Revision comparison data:

__________

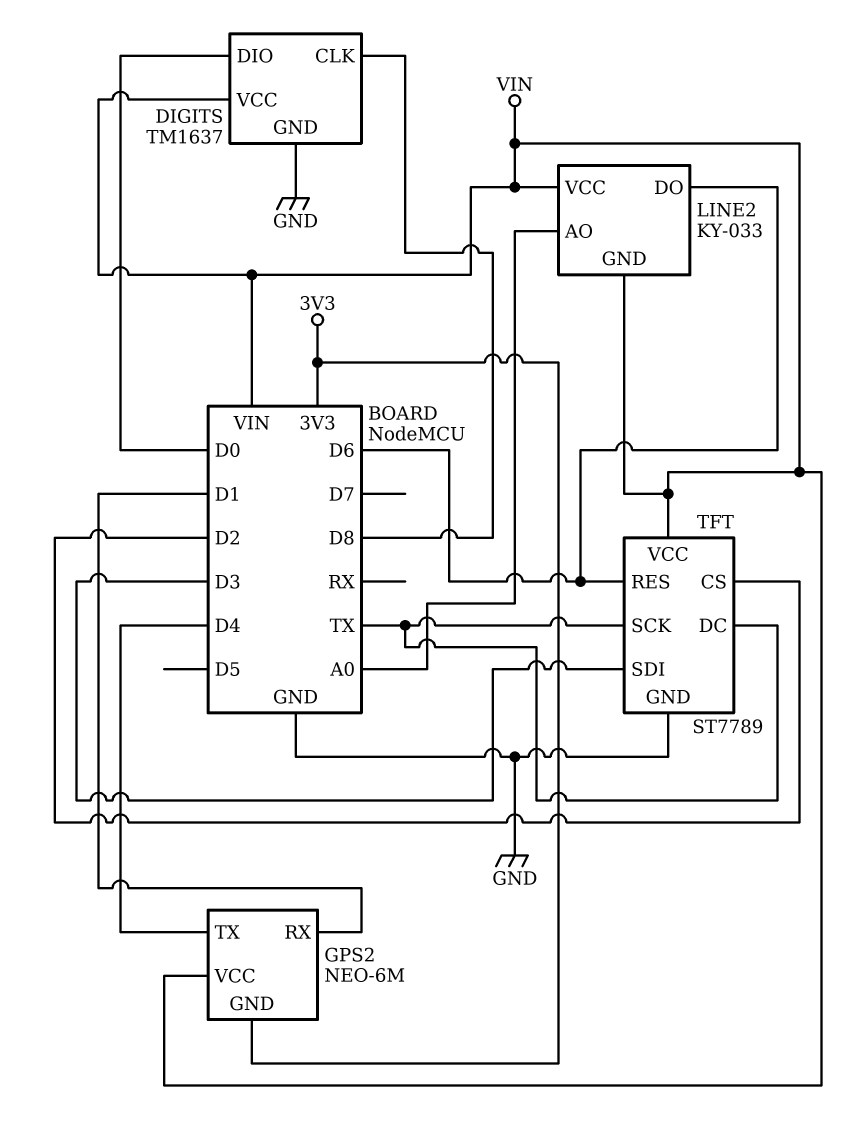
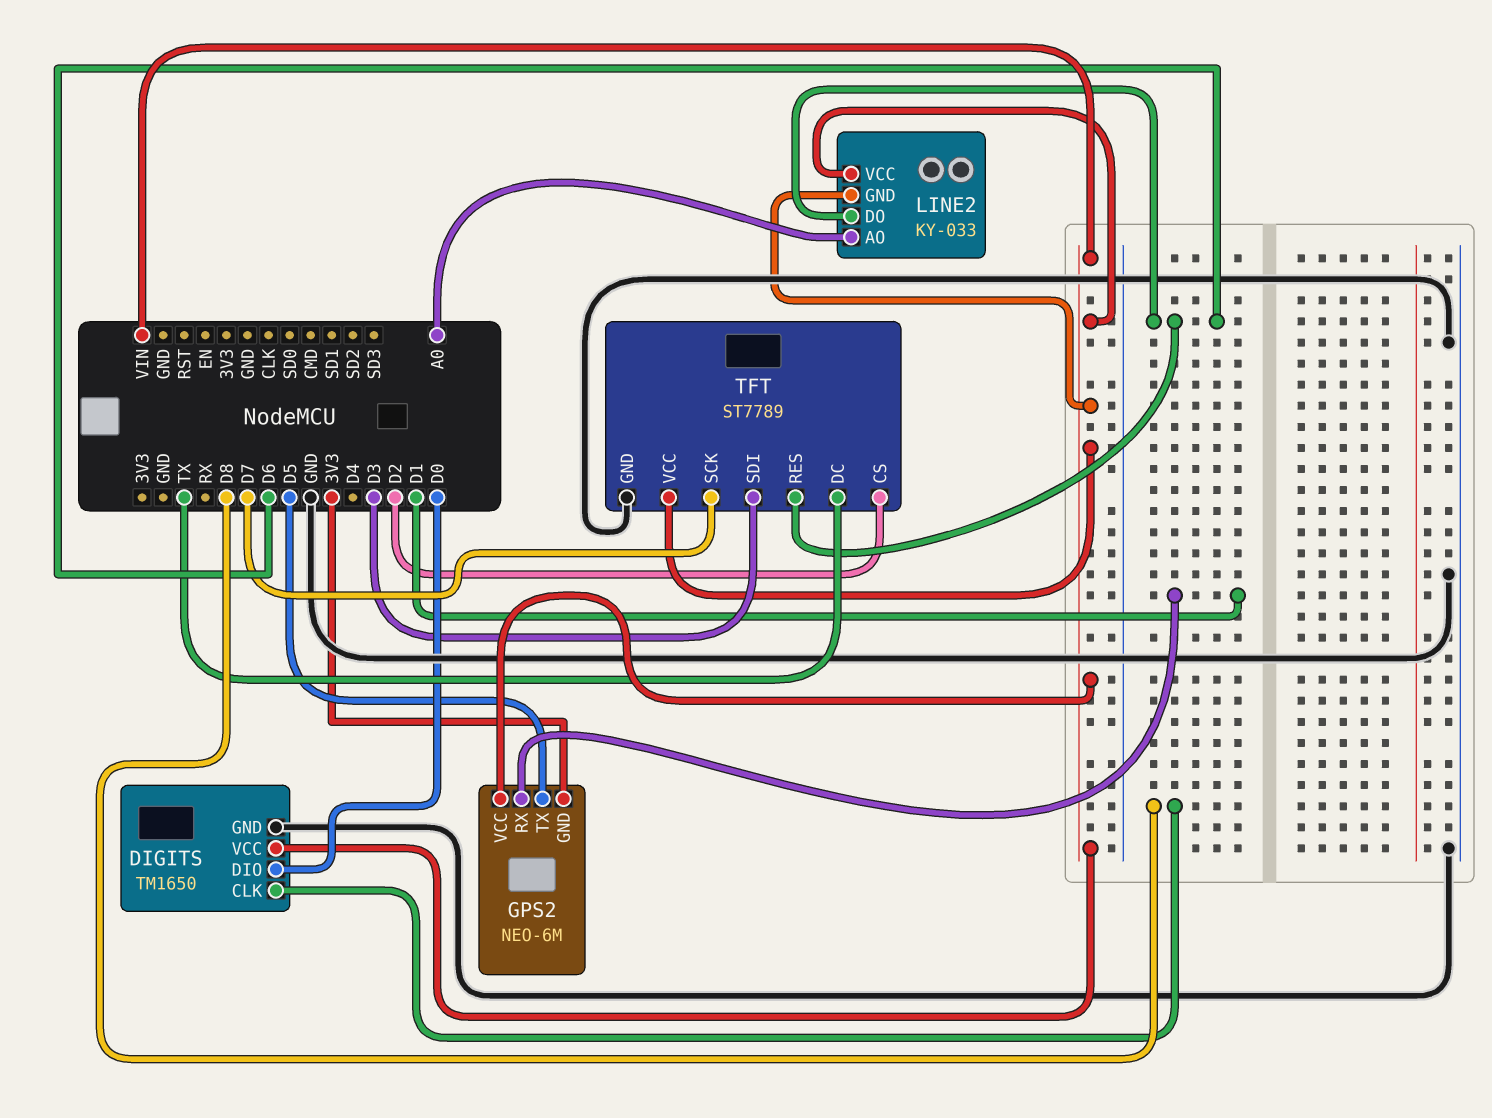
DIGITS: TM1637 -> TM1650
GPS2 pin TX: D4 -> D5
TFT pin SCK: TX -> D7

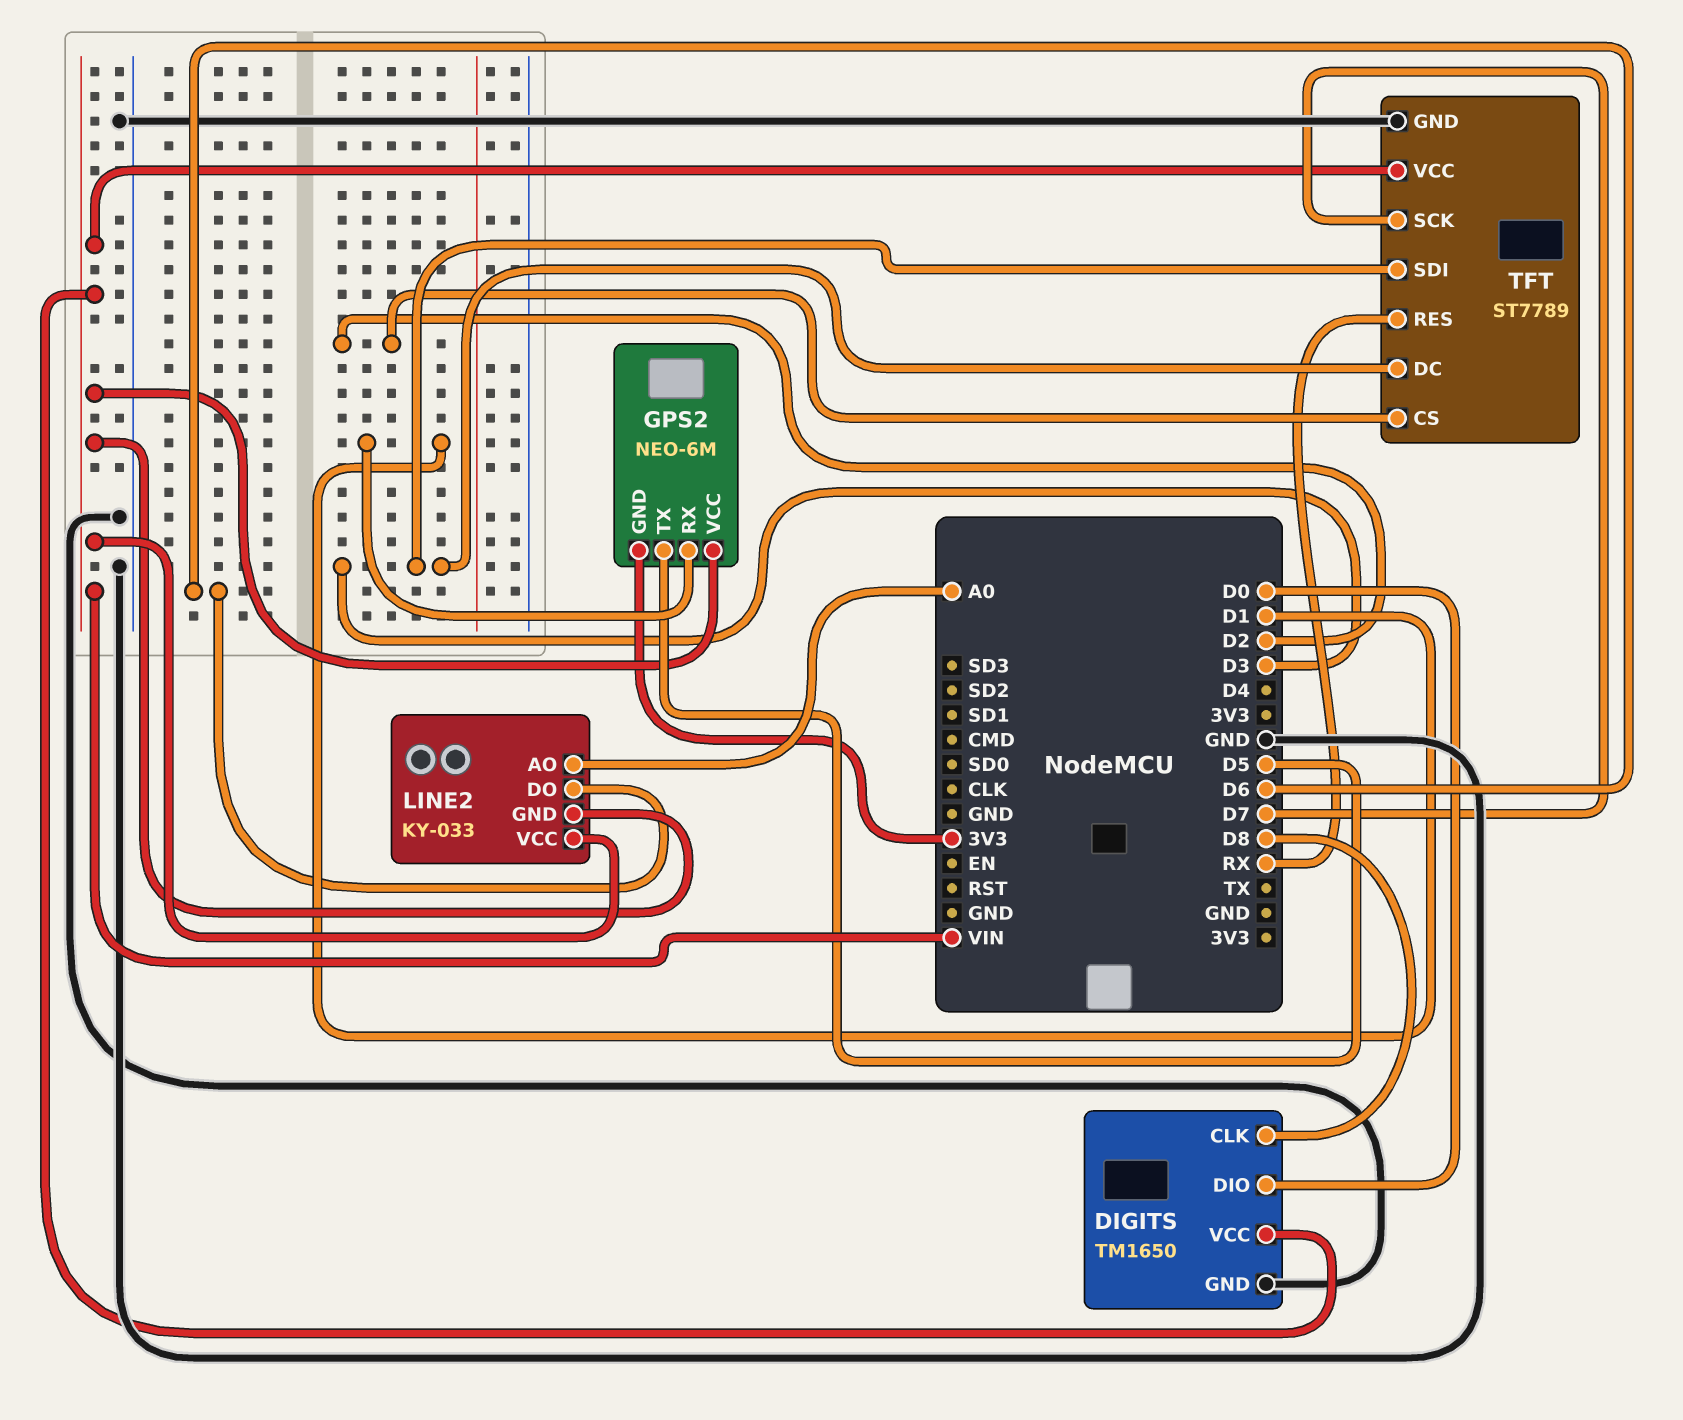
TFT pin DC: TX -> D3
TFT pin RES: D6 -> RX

__________

THE TASK:
The result should be an exact retyped version of all the entries above, containing no pictures.

ANSWER BOX:
DIGITS: TM1637 -> TM1650
GPS2 pin TX: D4 -> D5
TFT pin SCK: TX -> D7

TFT pin DC: TX -> D3
TFT pin RES: D6 -> RX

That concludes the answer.